- **TASK GOAL**
For the material below, set down exactly the lines between the one containing "pink diamond: (434, 339) -> (213, 196), moved" and the last line, both included, leaving every picture out.

- **DATA TO USE**
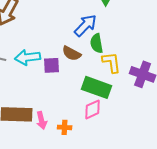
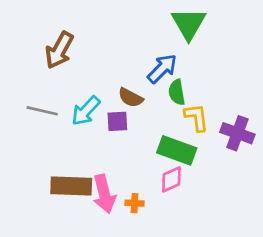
brown semicircle: (72, 53) -> (131, 98), moved
cyan arrow: (28, 57) -> (86, 111), turned -40
pink arrow: (42, 120) -> (104, 194), size x1.6

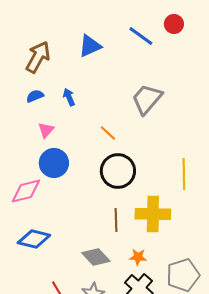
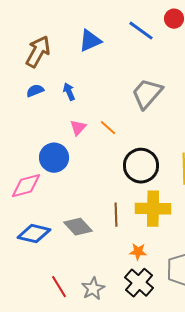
pink triangle: (46, 130) -> (78, 128), moved
black circle: (118, 171) -> (141, 166), moved
gray diamond: (96, 257) -> (78, 227), moved

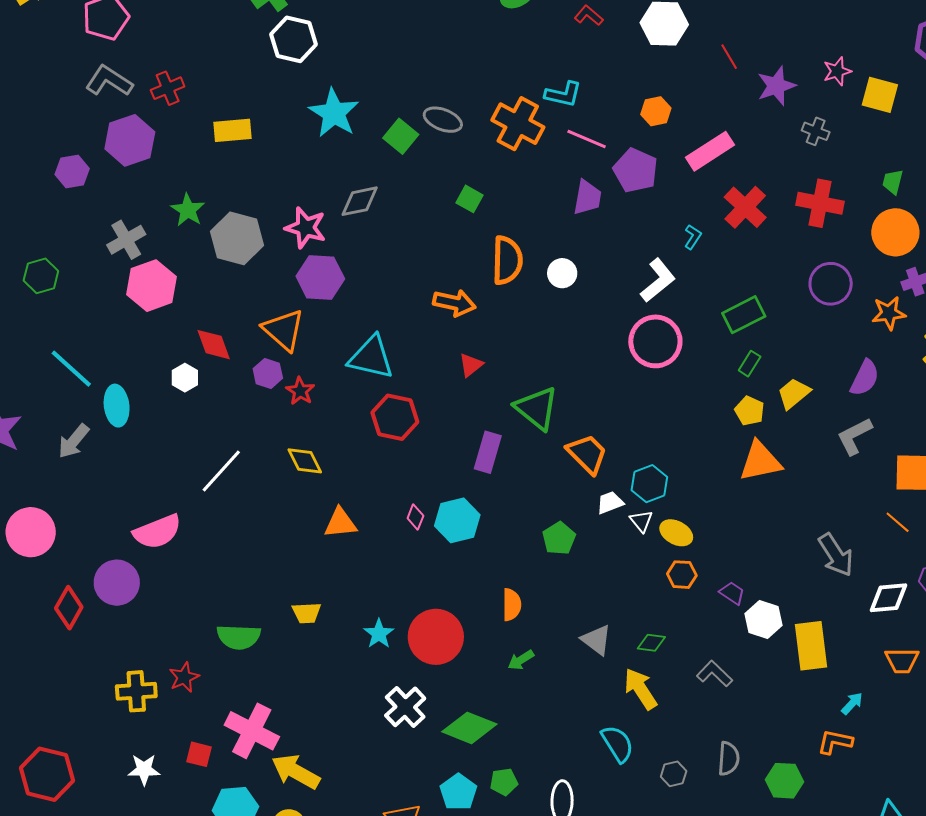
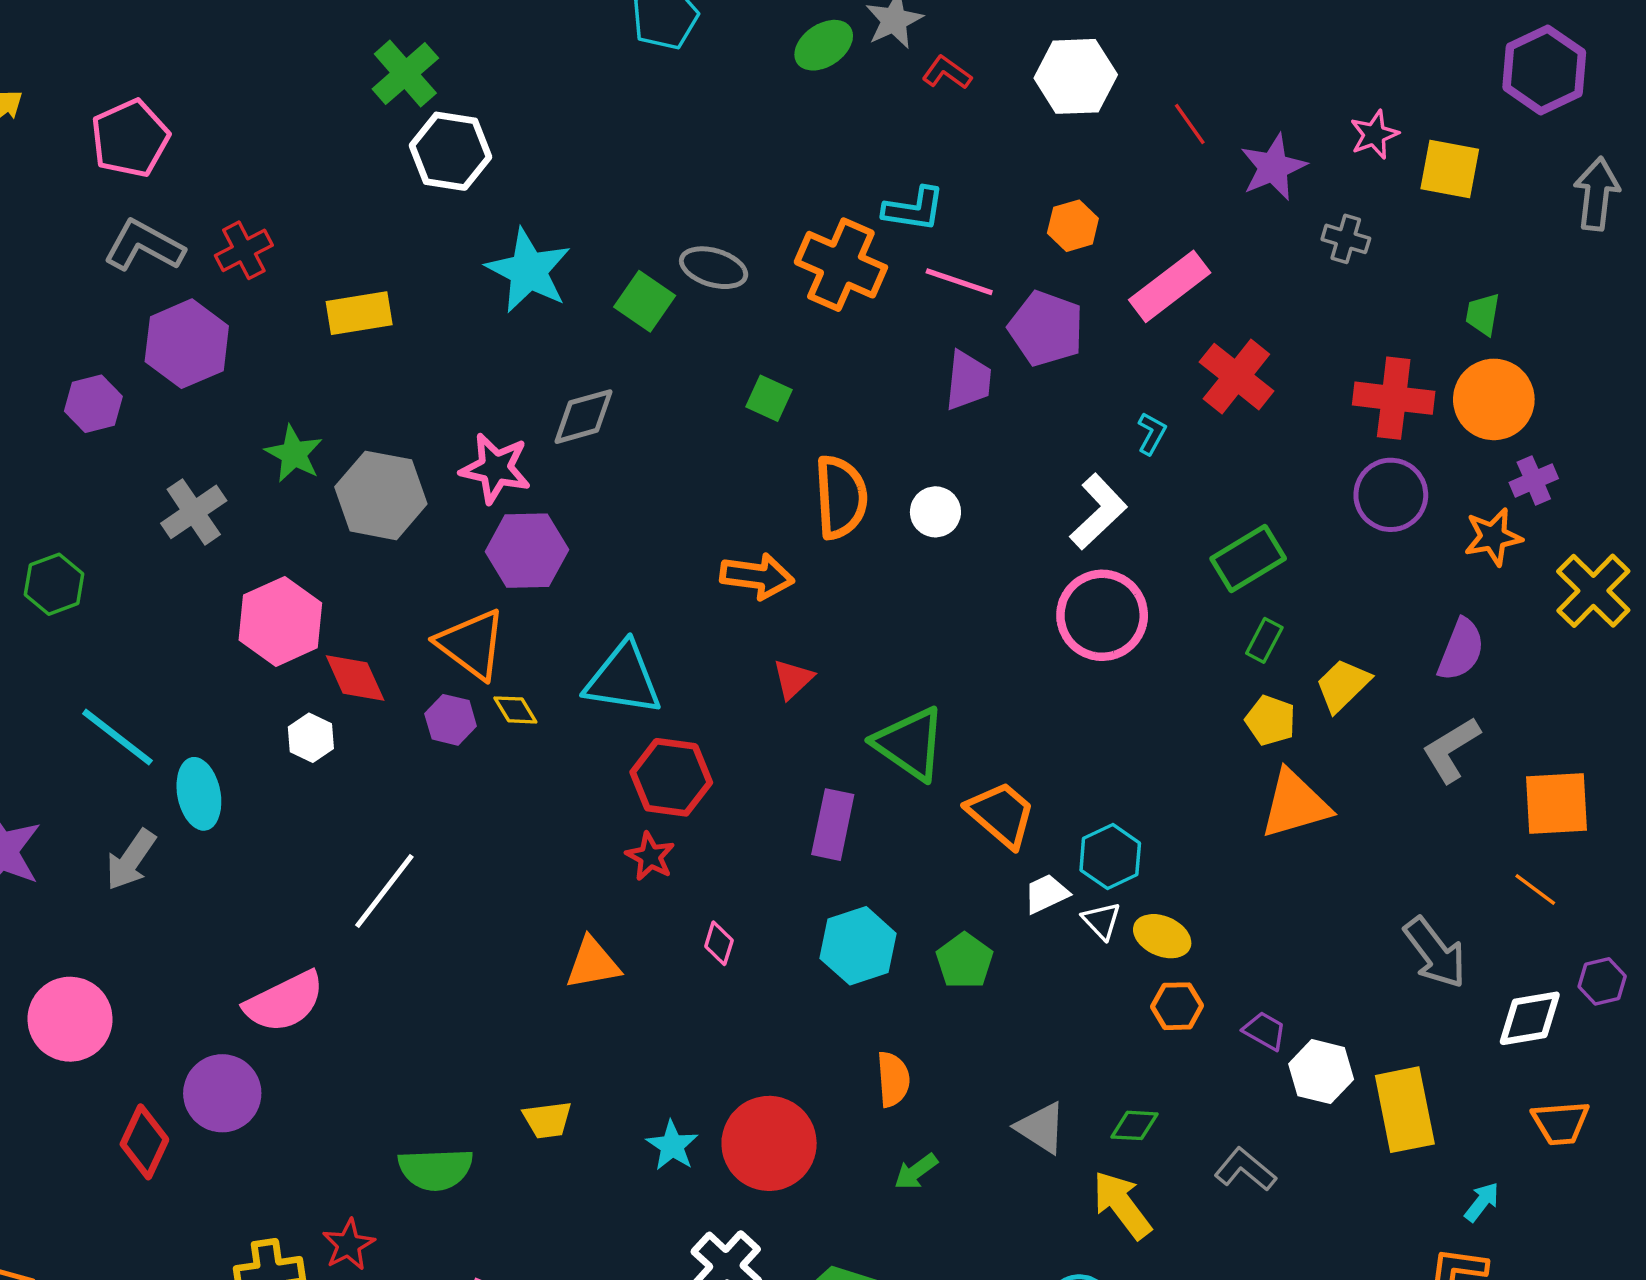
red cross: (820, 203) -> (1394, 398), moved
pink hexagon: (152, 286) -> (280, 621), moved
red star: (300, 391) -> (650, 856), moved
yellow diamond: (305, 461) -> (515, 710), moved, size x0.7
cyan hexagon: (457, 520) -> (858, 946), moved

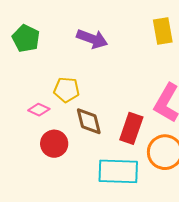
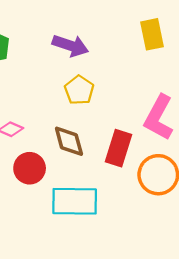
yellow pentagon: (67, 90) -> (79, 90), moved, turned 30
cyan rectangle: (118, 171) -> (75, 201), moved

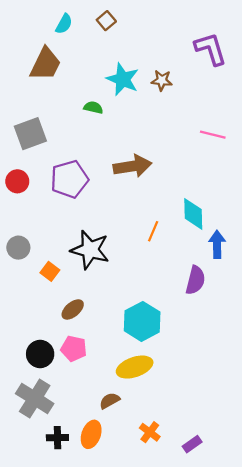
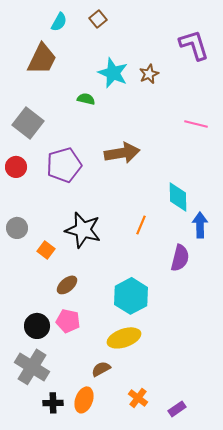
brown star: (162, 80) -> (149, 74), turned -30
gray square: (30, 134) -> (28, 123), turned -32
orange line: (153, 231) -> (141, 225), moved

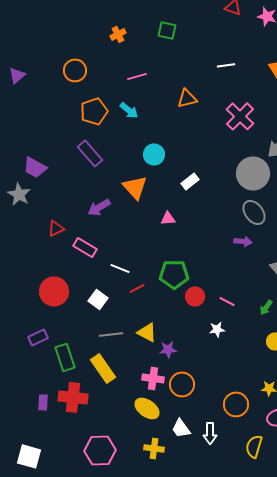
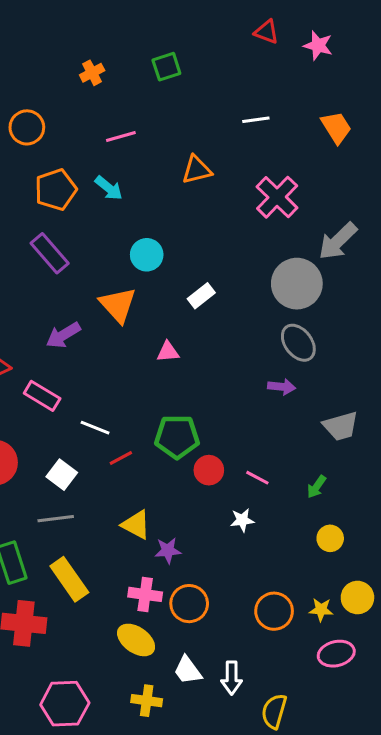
green square: (167, 30) -> (166, 67), turned -30
gray line: (111, 334) -> (56, 519), moved
orange circle: (236, 404) -> (274, 611), moved
yellow semicircle: (254, 446) -> (274, 711), moved

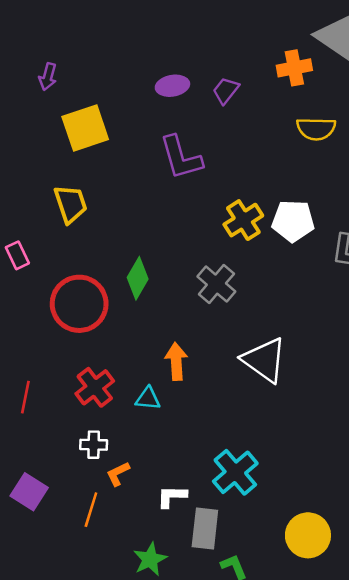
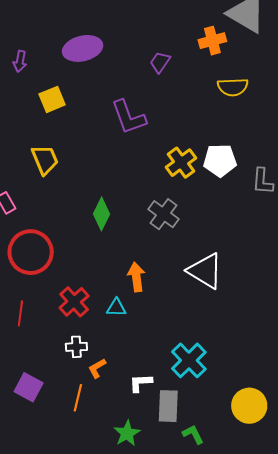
purple ellipse: (172, 86) -> (83, 48), moved, size x1.5
yellow square: (85, 128) -> (52, 99), size x0.7
red circle: (79, 304) -> (31, 252), moved

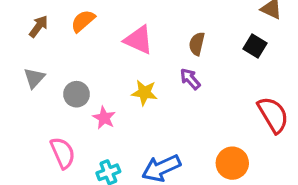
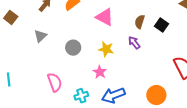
black square: (255, 46) -> (162, 25), moved
gray circle: (76, 94) -> (73, 48), moved
pink star: (104, 118) -> (100, 72), moved

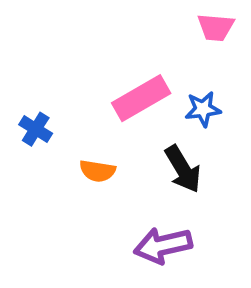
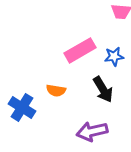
blue cross: (36, 129) -> (22, 107), moved, size x1.5

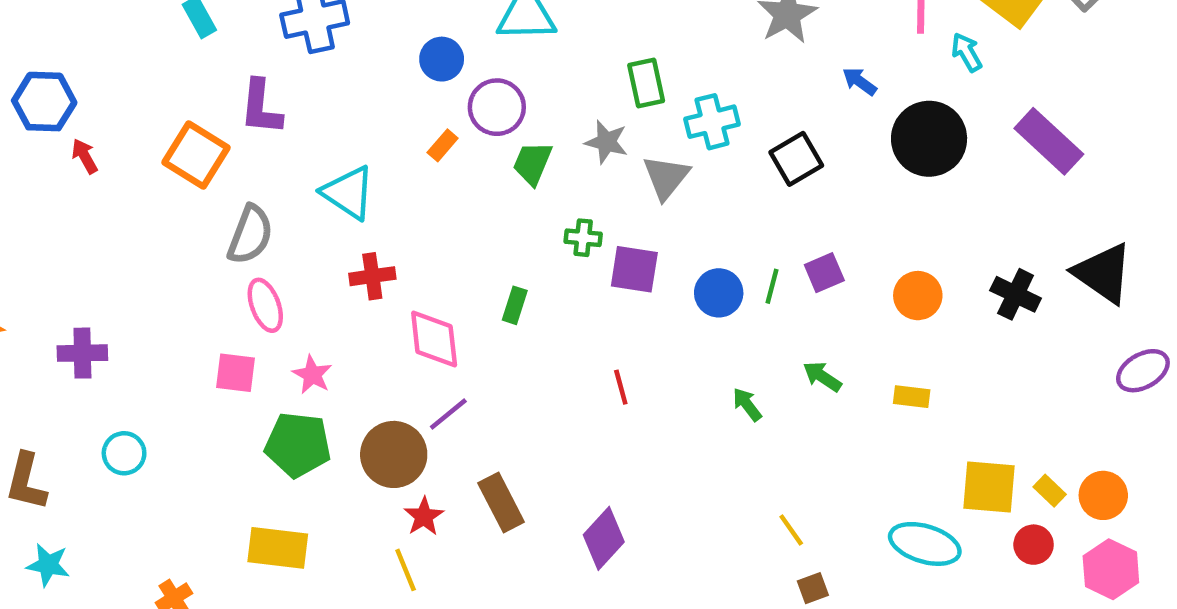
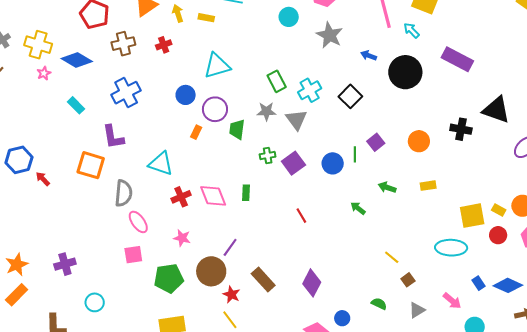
purple square: (634, 269) -> (293, 163), turned -30
pink diamond: (434, 339) -> (213, 196), moved
pink star: (312, 375) -> (182, 238), moved

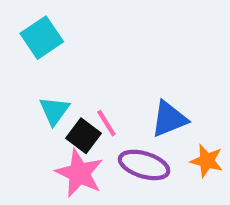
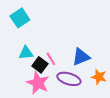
cyan triangle: (54, 111) -> (26, 53), turned 49

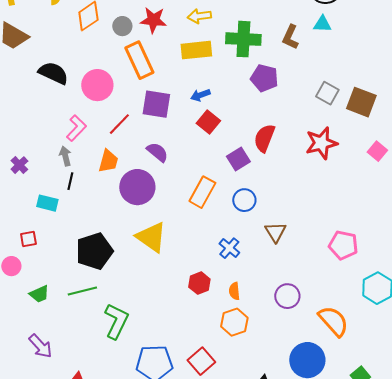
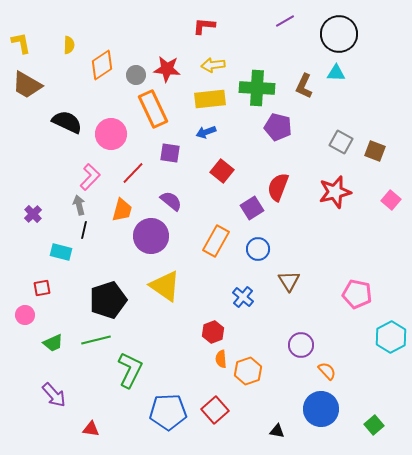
blue arrow: (200, 95) -> (206, 132), moved
brown square: (361, 102) -> (375, 151), size x0.7
purple square: (156, 104) -> (170, 153), size x0.7
orange semicircle: (234, 291) -> (221, 359), moved
orange semicircle: (333, 321) -> (327, 371), moved, size x0.6

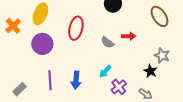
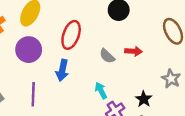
cyan arrow: (105, 71) -> (101, 91), turned 104
black star: (150, 71) -> (144, 99), moved
blue arrow: (76, 80) -> (62, 70), moved

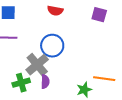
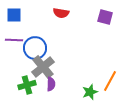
blue circle: (52, 46) -> (35, 48), moved
orange line: (104, 79) -> (110, 81), turned -70

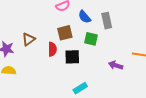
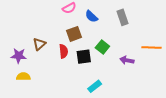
gray rectangle: (107, 21) -> (123, 17), moved
green square: (91, 39) -> (102, 47), moved, turned 32

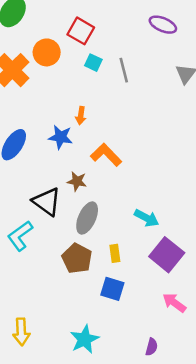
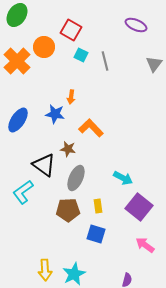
brown pentagon: (77, 258) -> (68, 210), turned -30
yellow arrow: (21, 332) -> (45, 270), moved

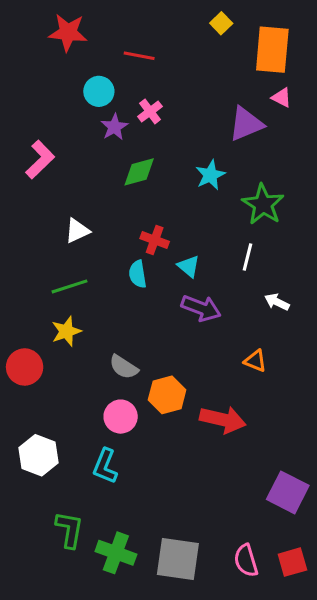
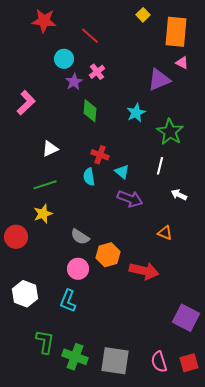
red line: (139, 56) -> (90, 36), turned 30
green diamond: (139, 172) -> (90, 111), turned -70

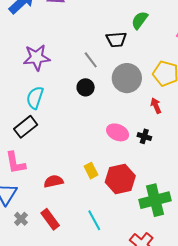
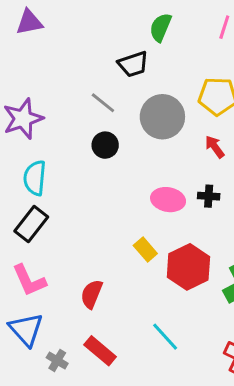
yellow rectangle: (91, 171) -> (145, 249), moved
red semicircle: (54, 181) -> (92, 294), turned -42

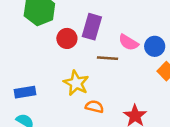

- **TASK RESULT**
pink diamond: (434, 339) -> (213, 196), moved
pink star: (312, 375) -> (182, 238), moved

cyan triangle: (54, 111) -> (26, 53), turned 49

blue arrow: (200, 95) -> (206, 132), moved
brown square: (361, 102) -> (375, 151), size x0.7
purple square: (156, 104) -> (170, 153), size x0.7
orange semicircle: (234, 291) -> (221, 359), moved
orange semicircle: (333, 321) -> (327, 371), moved, size x0.6

cyan arrow: (105, 71) -> (101, 91), turned 104
black star: (150, 71) -> (144, 99), moved
blue arrow: (76, 80) -> (62, 70), moved

blue circle: (52, 46) -> (35, 48), moved
orange line: (104, 79) -> (110, 81), turned -70

gray rectangle: (107, 21) -> (123, 17), moved
green square: (91, 39) -> (102, 47), moved, turned 32

brown pentagon: (77, 258) -> (68, 210), turned -30
yellow arrow: (21, 332) -> (45, 270), moved

red line: (139, 56) -> (90, 36), turned 30
green diamond: (139, 172) -> (90, 111), turned -70

yellow rectangle: (91, 171) -> (145, 249), moved
red semicircle: (54, 181) -> (92, 294), turned -42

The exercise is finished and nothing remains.